*** Opening MATERIAL FOR THIS EXERCISE ***
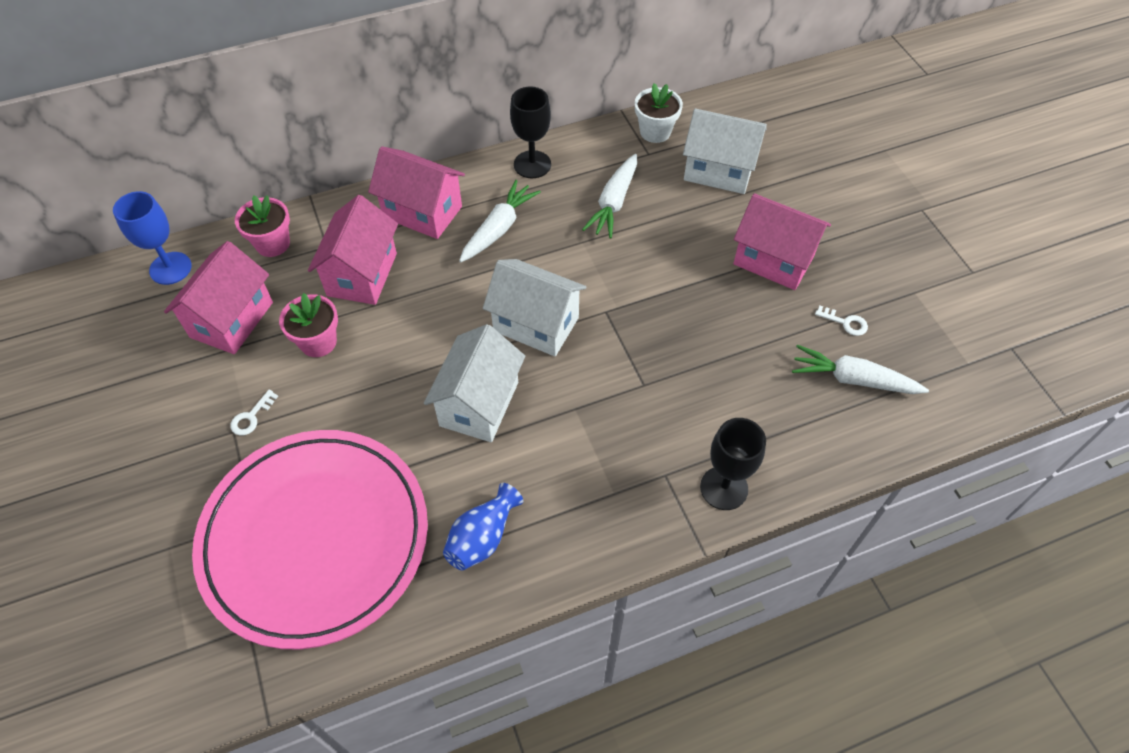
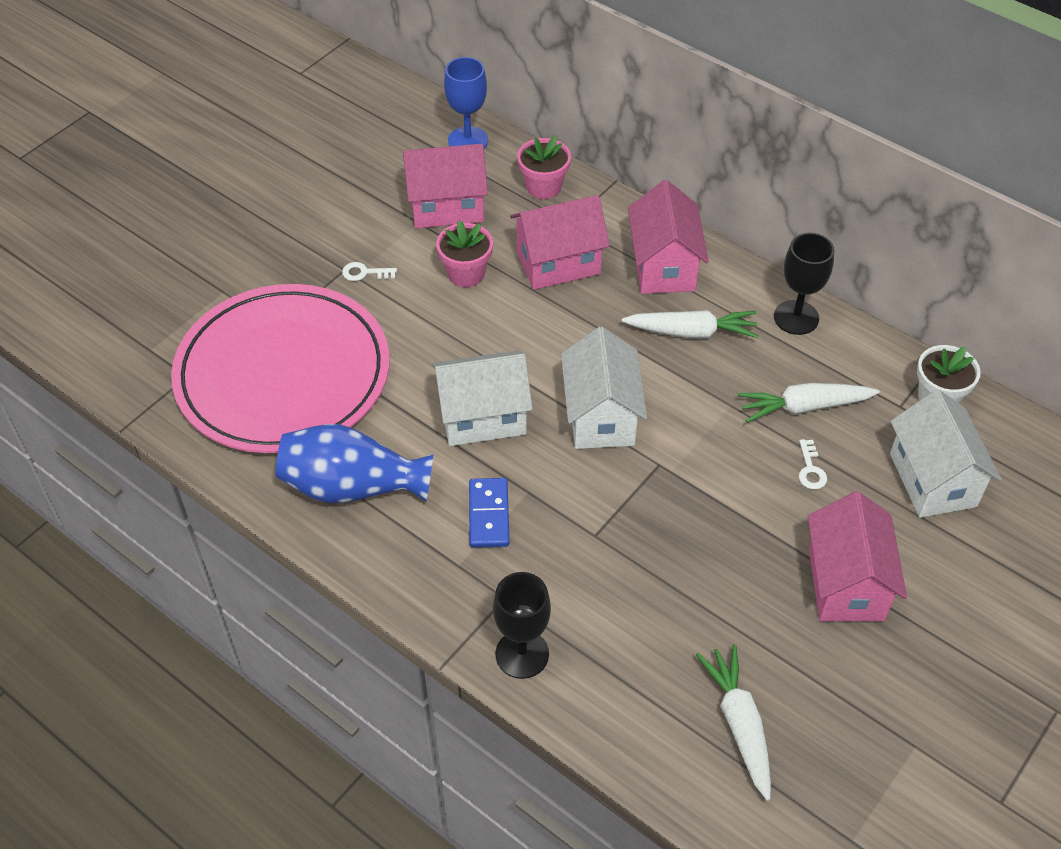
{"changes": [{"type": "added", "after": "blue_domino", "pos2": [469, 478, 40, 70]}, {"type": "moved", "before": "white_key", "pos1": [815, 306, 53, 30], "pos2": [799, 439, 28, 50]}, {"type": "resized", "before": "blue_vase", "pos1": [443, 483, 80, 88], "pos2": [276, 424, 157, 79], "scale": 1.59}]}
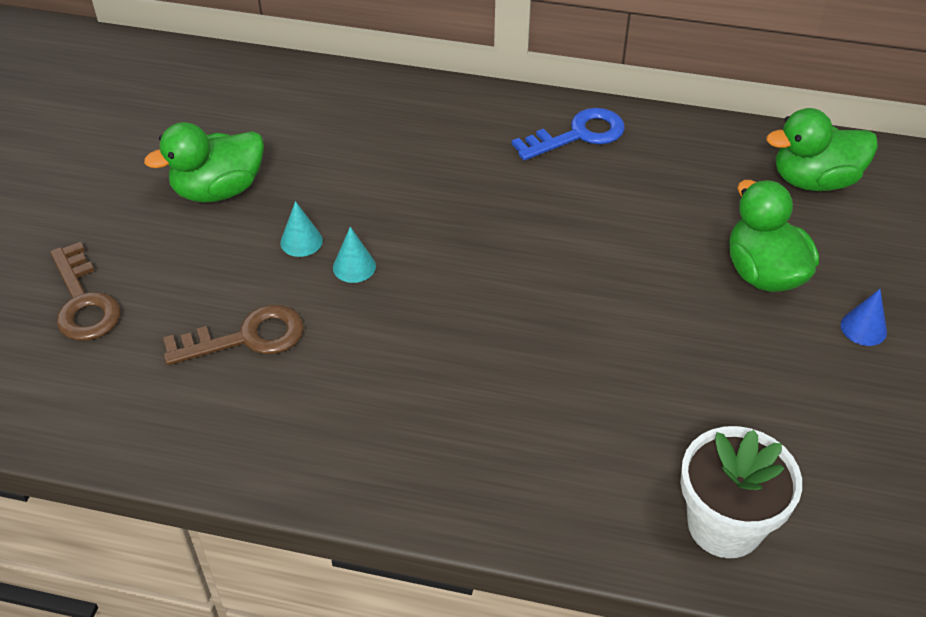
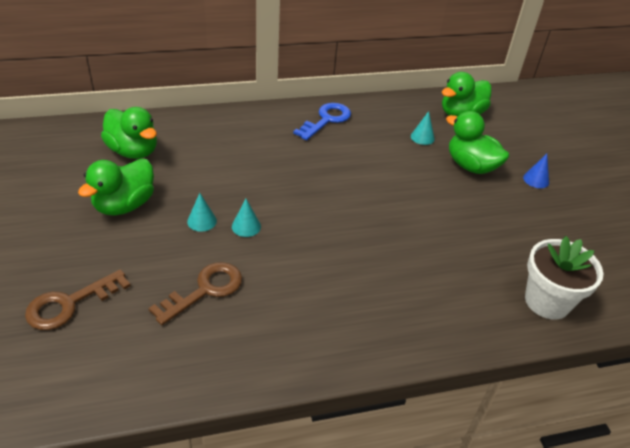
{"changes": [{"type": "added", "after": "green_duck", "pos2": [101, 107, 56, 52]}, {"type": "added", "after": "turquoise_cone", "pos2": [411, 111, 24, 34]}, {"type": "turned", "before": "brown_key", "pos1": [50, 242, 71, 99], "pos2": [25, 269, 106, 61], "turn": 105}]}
*** Closing MATERIAL FOR THIS EXERCISE ***
*** Opening MATERIAL FOR THIS EXERCISE ***
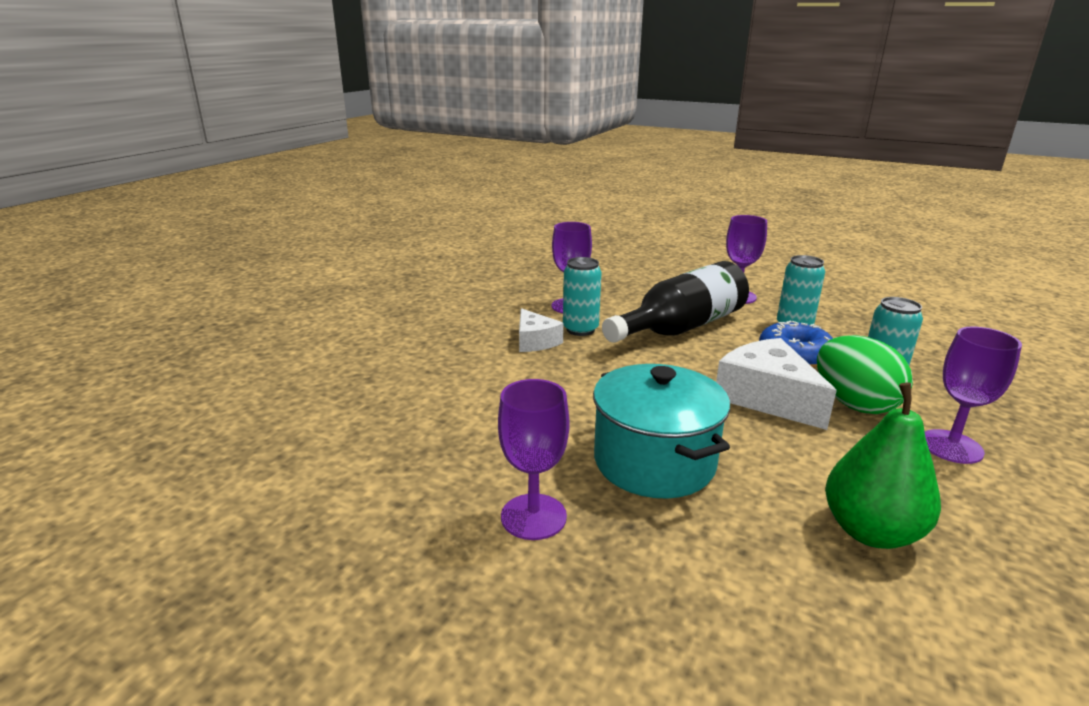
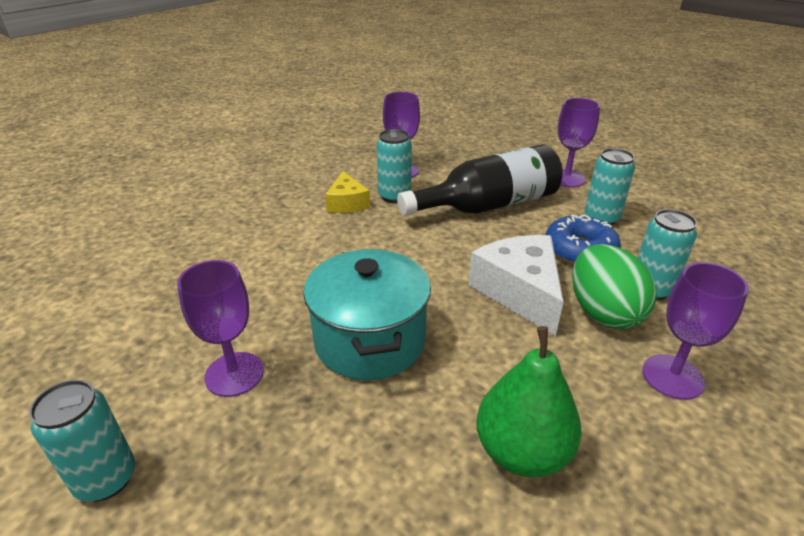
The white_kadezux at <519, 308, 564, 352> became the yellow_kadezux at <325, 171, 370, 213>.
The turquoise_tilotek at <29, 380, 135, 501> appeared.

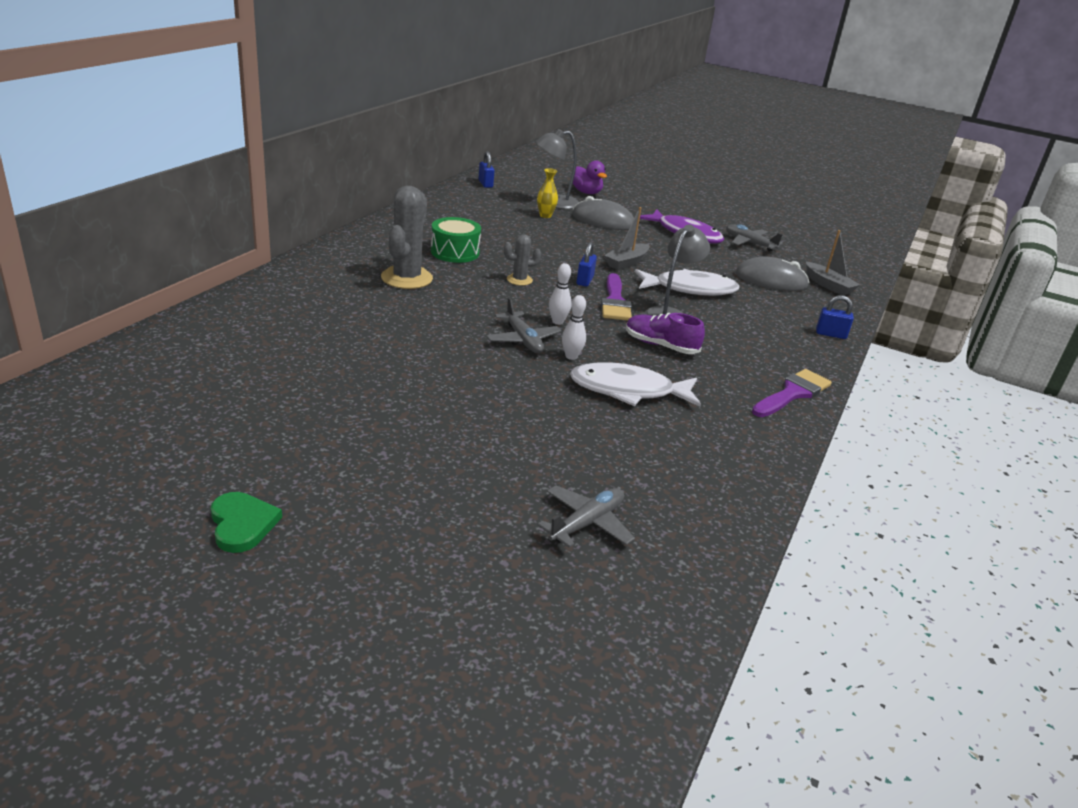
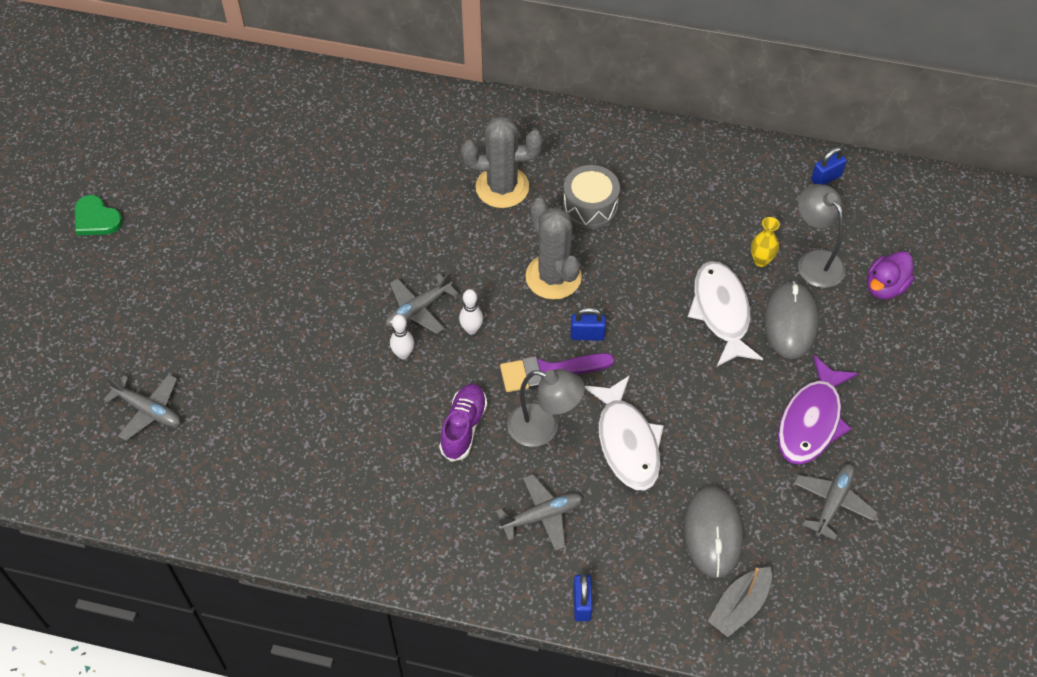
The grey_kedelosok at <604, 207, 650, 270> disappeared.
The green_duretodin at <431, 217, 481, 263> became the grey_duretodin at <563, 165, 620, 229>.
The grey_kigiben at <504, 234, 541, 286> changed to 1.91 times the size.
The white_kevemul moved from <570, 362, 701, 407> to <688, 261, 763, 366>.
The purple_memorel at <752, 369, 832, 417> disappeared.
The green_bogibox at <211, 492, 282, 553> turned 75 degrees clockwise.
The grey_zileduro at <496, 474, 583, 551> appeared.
*** Closing MATERIAL FOR THIS EXERCISE ***
*** Opening MATERIAL FOR THIS EXERCISE ***
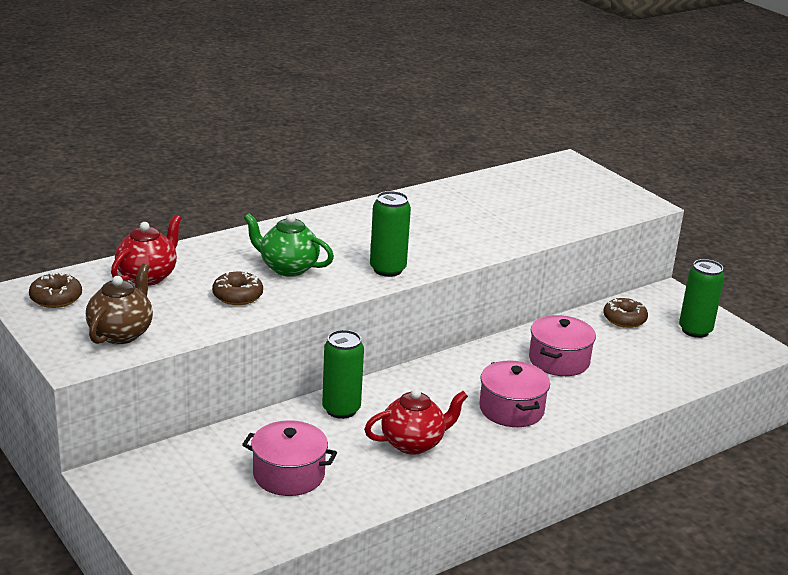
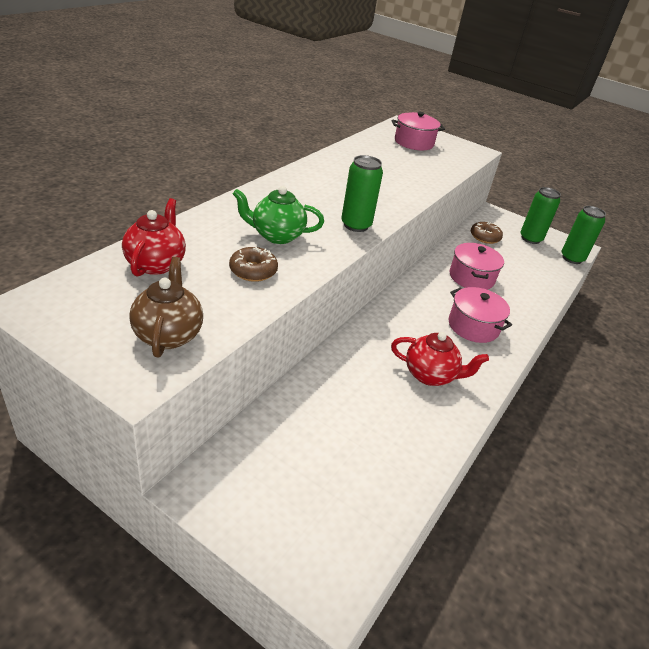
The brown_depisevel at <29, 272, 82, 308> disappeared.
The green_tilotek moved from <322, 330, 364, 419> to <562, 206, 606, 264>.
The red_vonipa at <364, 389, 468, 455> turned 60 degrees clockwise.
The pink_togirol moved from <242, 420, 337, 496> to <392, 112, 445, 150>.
*** Closing MATERIAL FOR THIS EXERCISE ***
ASSIGNMENT:
Between and including the line with "The white_kadezux at" and the line with "The grey_zileduro at", repeat every line exactly as it appears above, with pictures left out.

RESPONSE TO THIS TASK:
The white_kadezux at <519, 308, 564, 352> became the yellow_kadezux at <325, 171, 370, 213>.
The turquoise_tilotek at <29, 380, 135, 501> appeared.

The grey_kedelosok at <604, 207, 650, 270> disappeared.
The green_duretodin at <431, 217, 481, 263> became the grey_duretodin at <563, 165, 620, 229>.
The grey_kigiben at <504, 234, 541, 286> changed to 1.91 times the size.
The white_kevemul moved from <570, 362, 701, 407> to <688, 261, 763, 366>.
The purple_memorel at <752, 369, 832, 417> disappeared.
The green_bogibox at <211, 492, 282, 553> turned 75 degrees clockwise.
The grey_zileduro at <496, 474, 583, 551> appeared.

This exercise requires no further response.